**Exercise goal**
Return the line containing "LUX3 pin SCL: D5 -> D1" together with every later line up to the end of the records, exactly and with no pictures; return nothing else.

Top of Data to examine

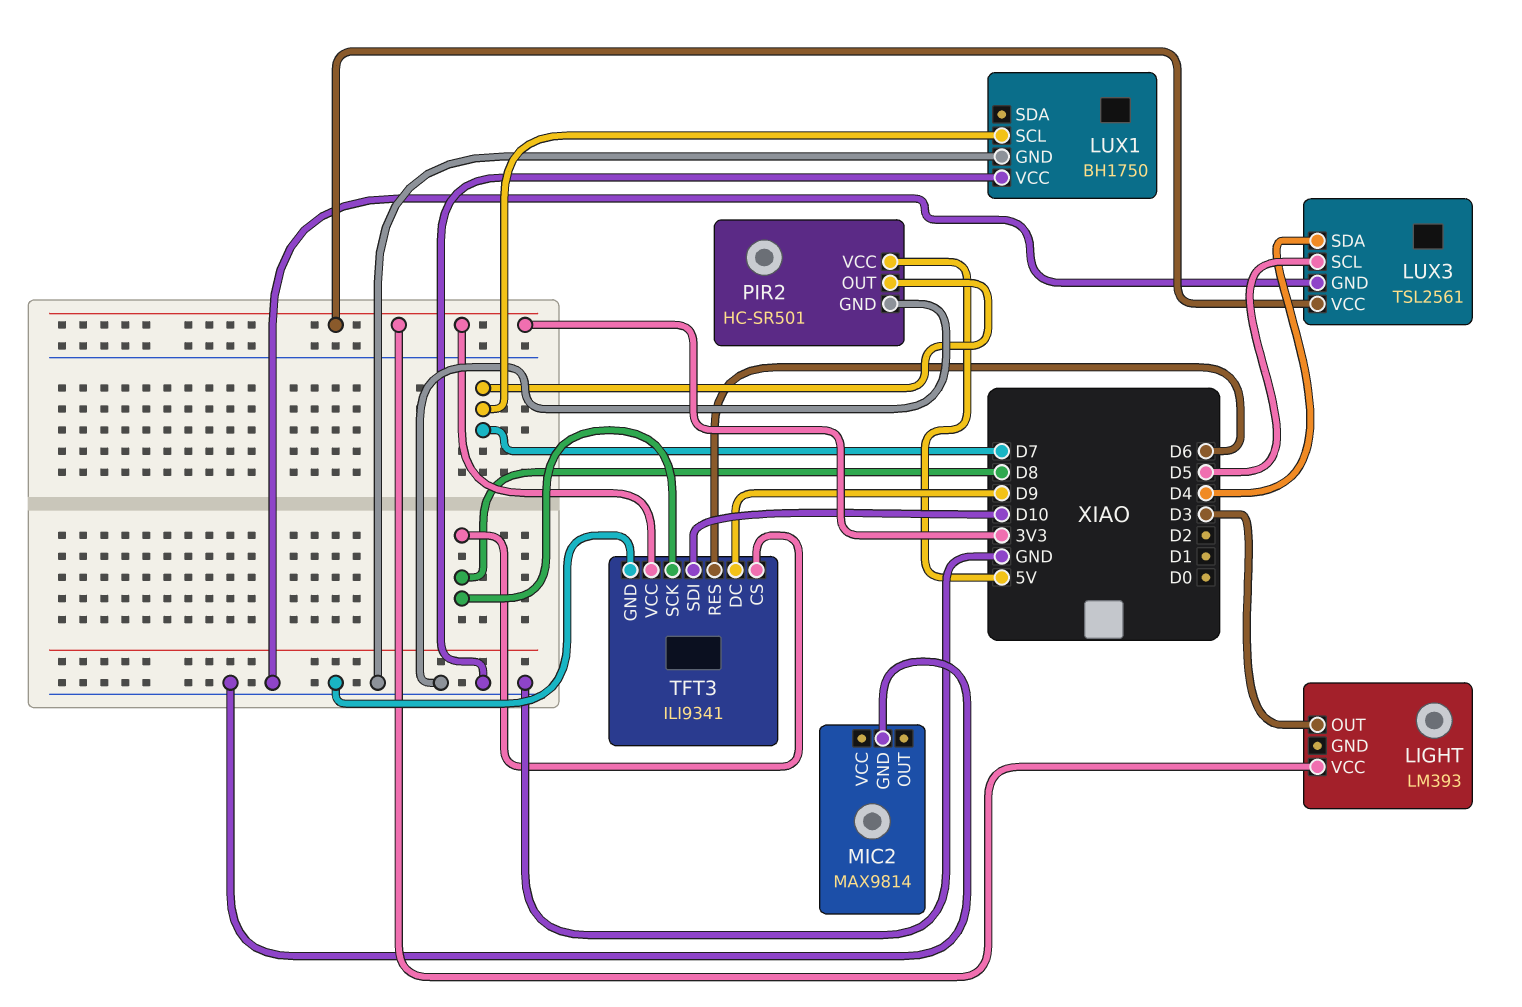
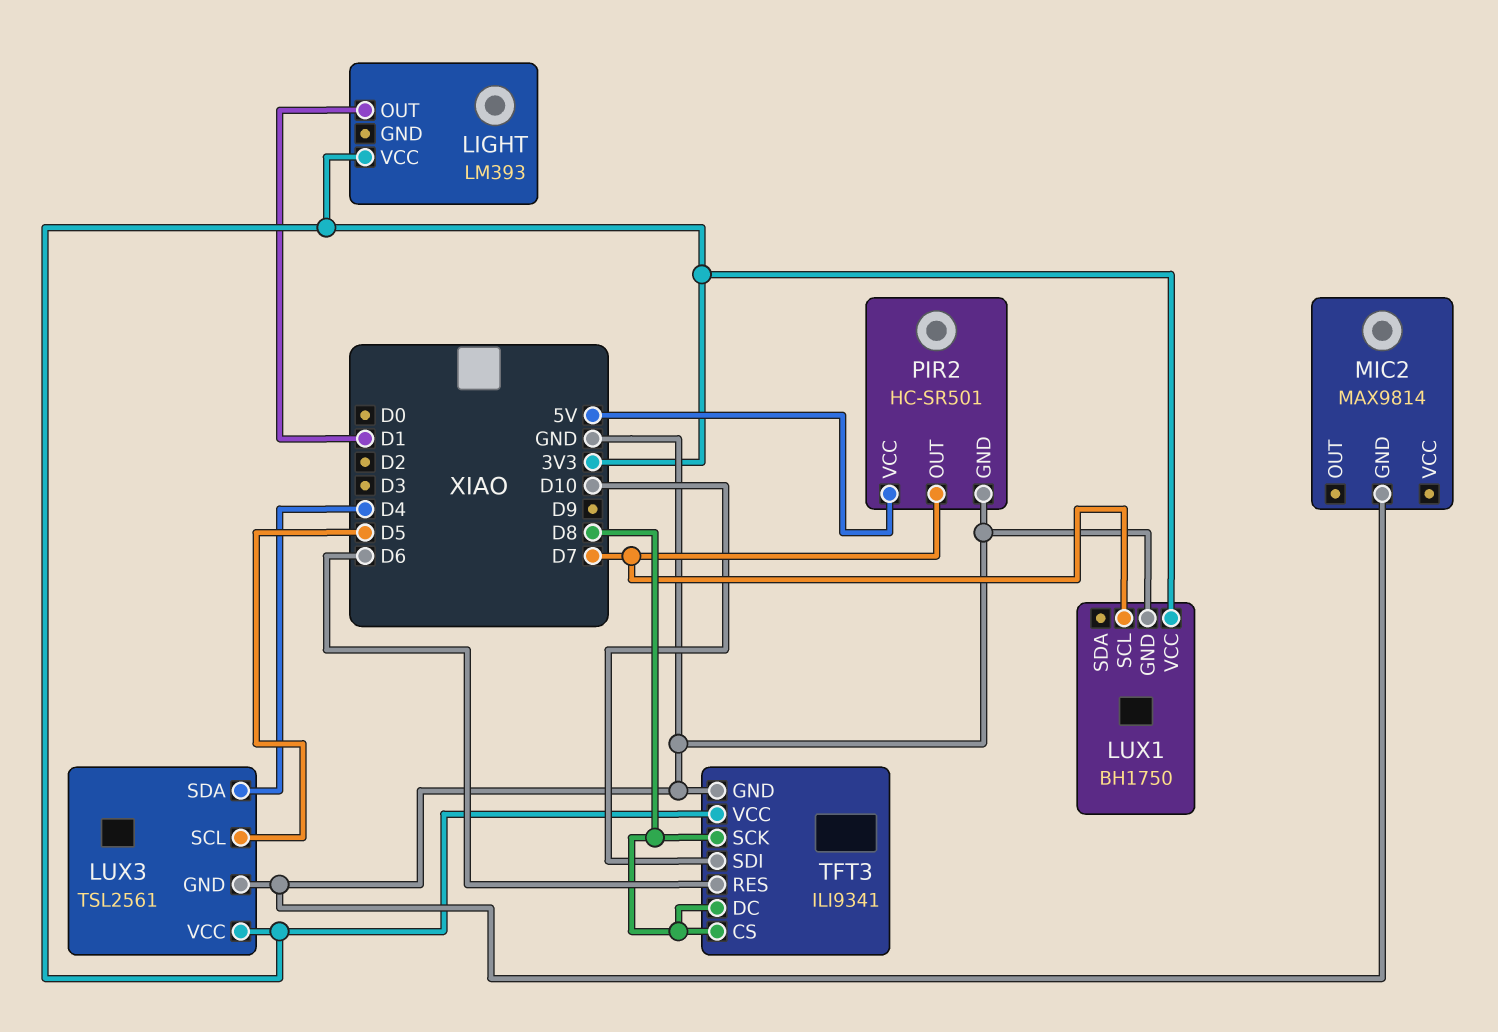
LIGHT pin OUT: D3 -> D1
LUX1 pin VCC: GND -> 3V3
TFT3 pin DC: D9 -> D8

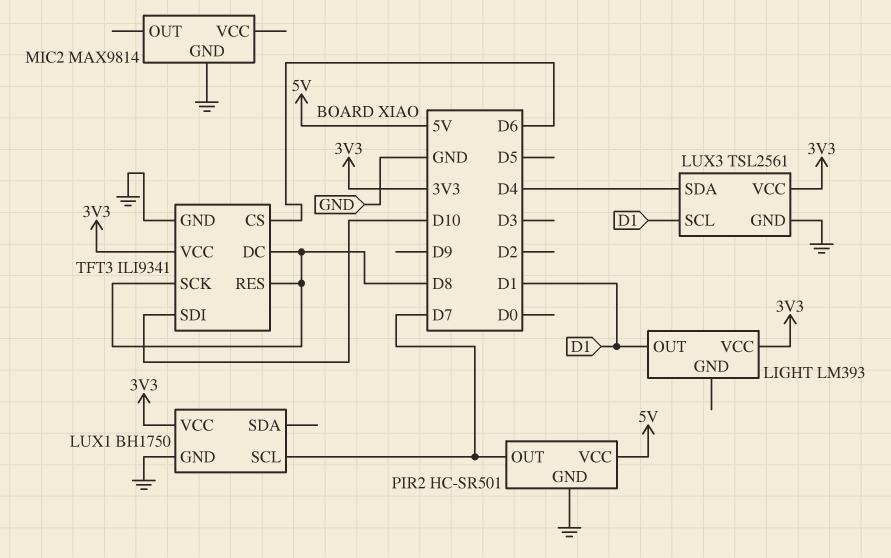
LUX3 pin SCL: D5 -> D1
TFT3 pin CS: D8 -> D6
TFT3 pin RES: D6 -> D8

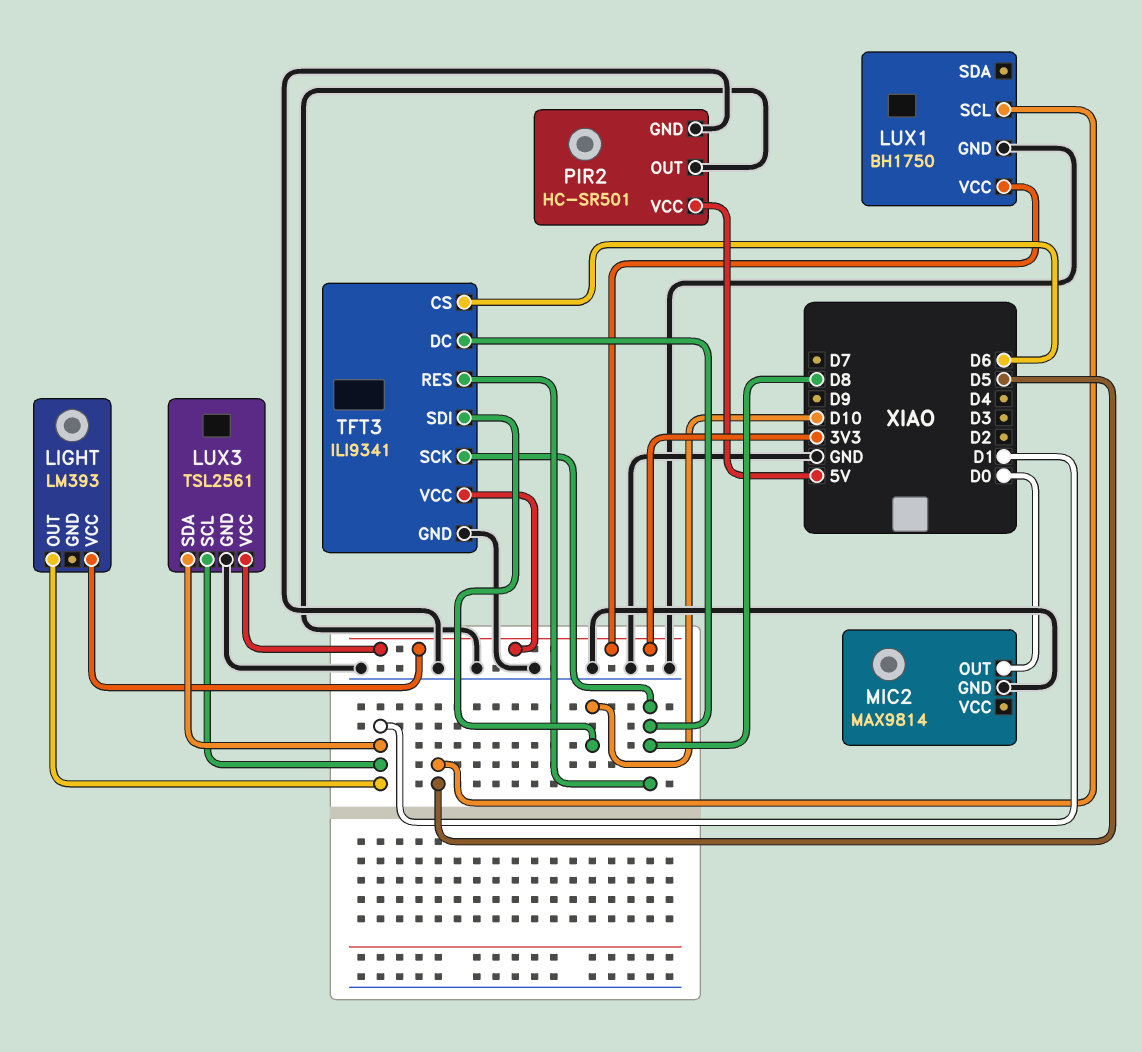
LUX1 pin SCL: D7 -> D5
LUX3 pin SDA: D4 -> D1
MIC2 pin OUT: none -> D0
PIR2 pin OUT: D7 -> GND

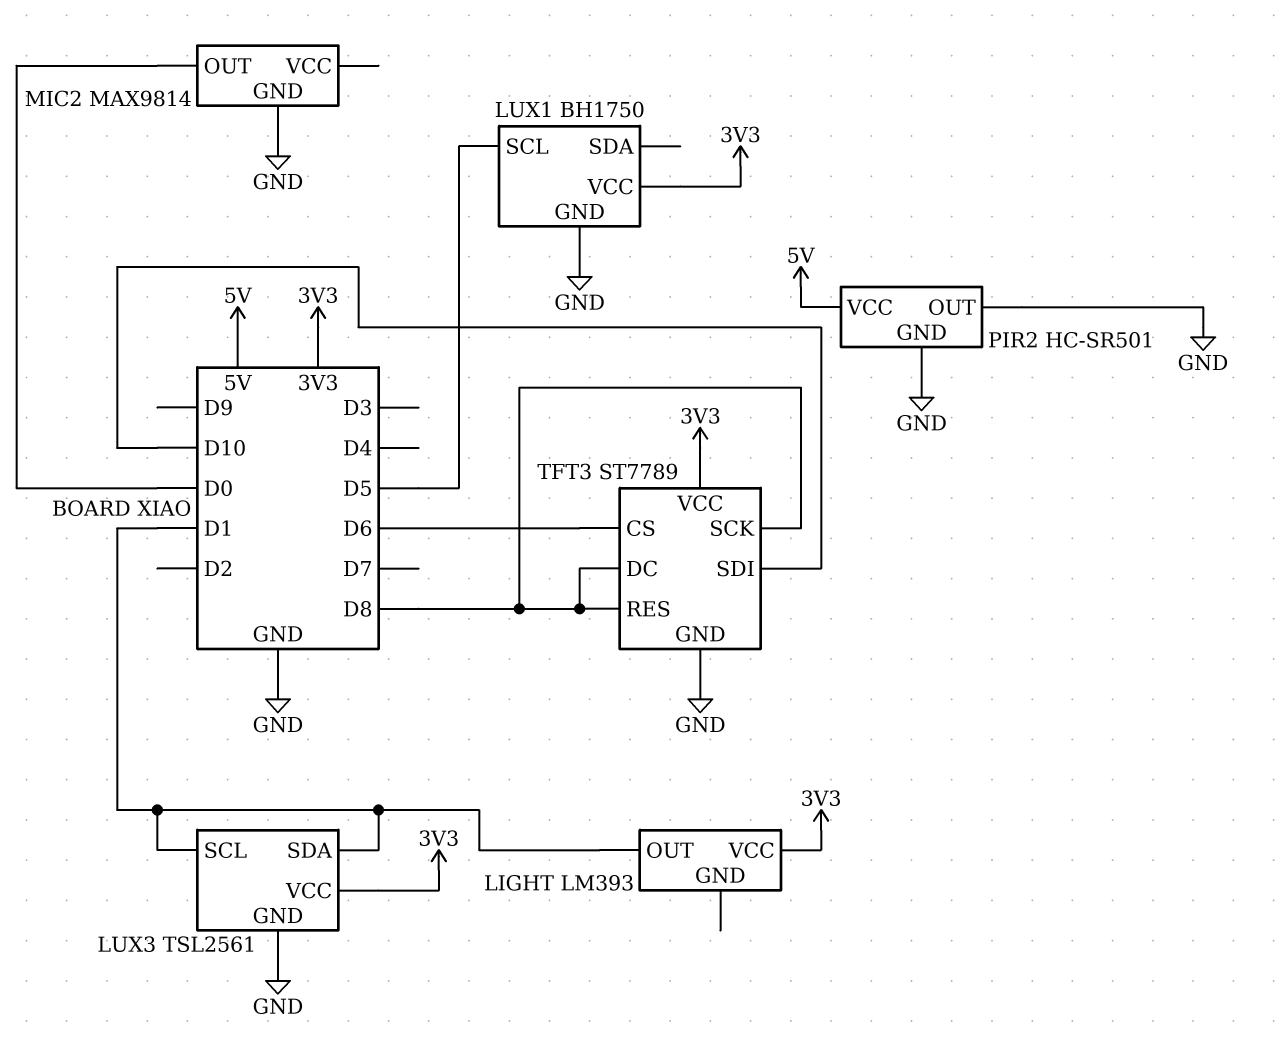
TFT3: ILI9341 -> ST7789

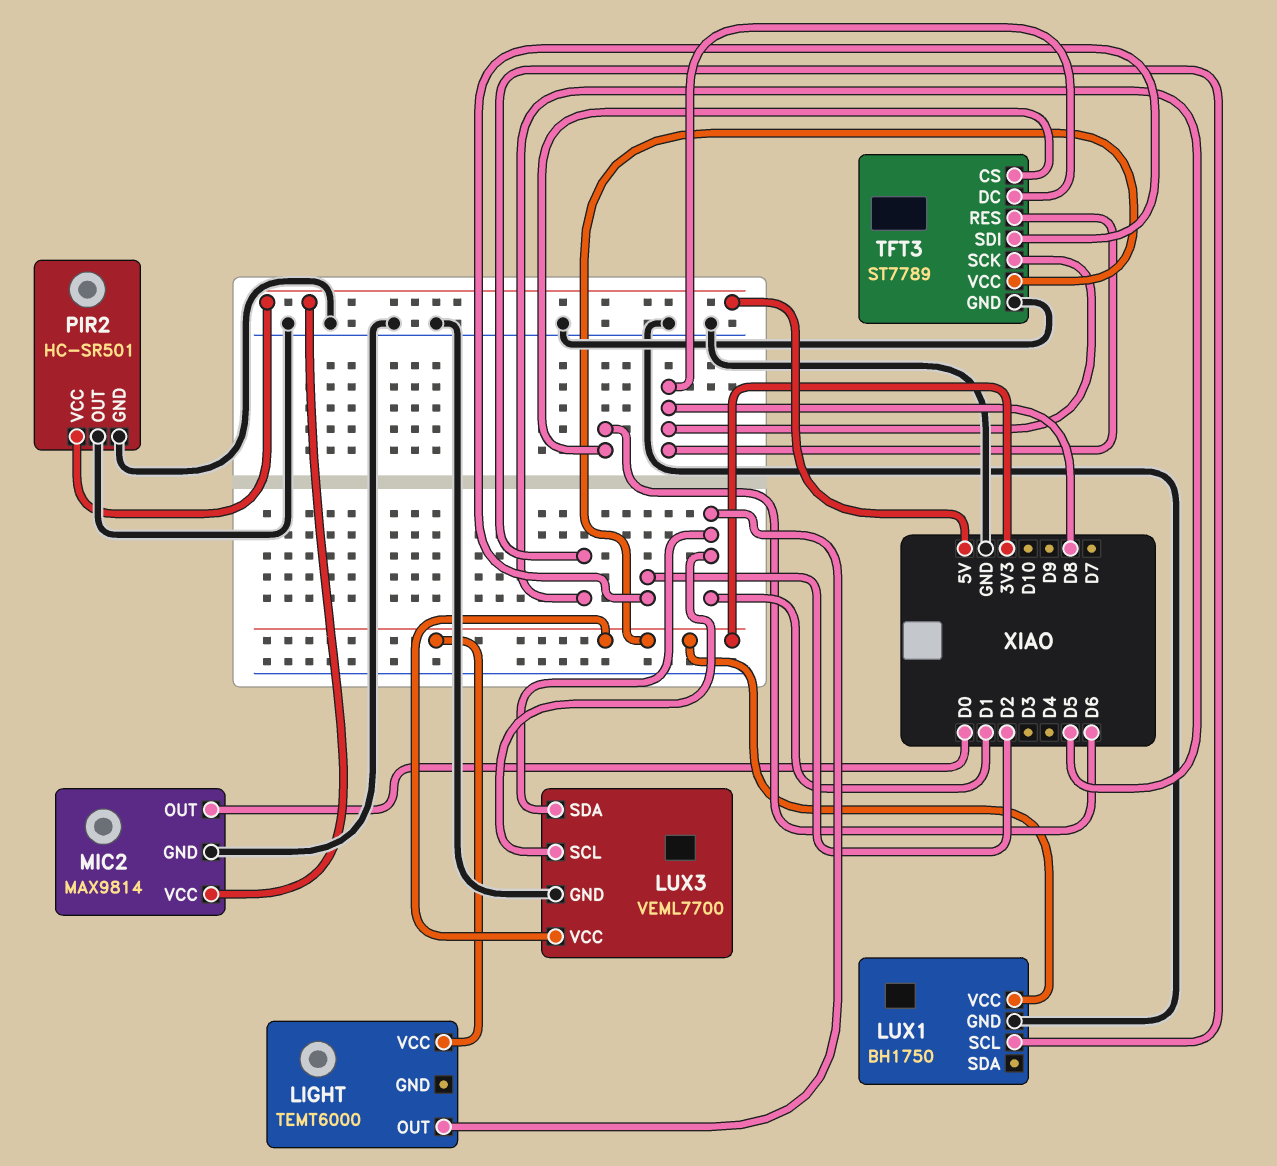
LIGHT: LM393 -> TEMT6000
LUX3: TSL2561 -> VEML7700
MIC2 pin VCC: none -> 5V
TFT3 pin SDI: D10 -> D2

Bottom of Data to examine

**Solution**
LUX3 pin SCL: D5 -> D1
TFT3 pin CS: D8 -> D6
TFT3 pin RES: D6 -> D8

LUX1 pin SCL: D7 -> D5
LUX3 pin SDA: D4 -> D1
MIC2 pin OUT: none -> D0
PIR2 pin OUT: D7 -> GND

TFT3: ILI9341 -> ST7789

LIGHT: LM393 -> TEMT6000
LUX3: TSL2561 -> VEML7700
MIC2 pin VCC: none -> 5V
TFT3 pin SDI: D10 -> D2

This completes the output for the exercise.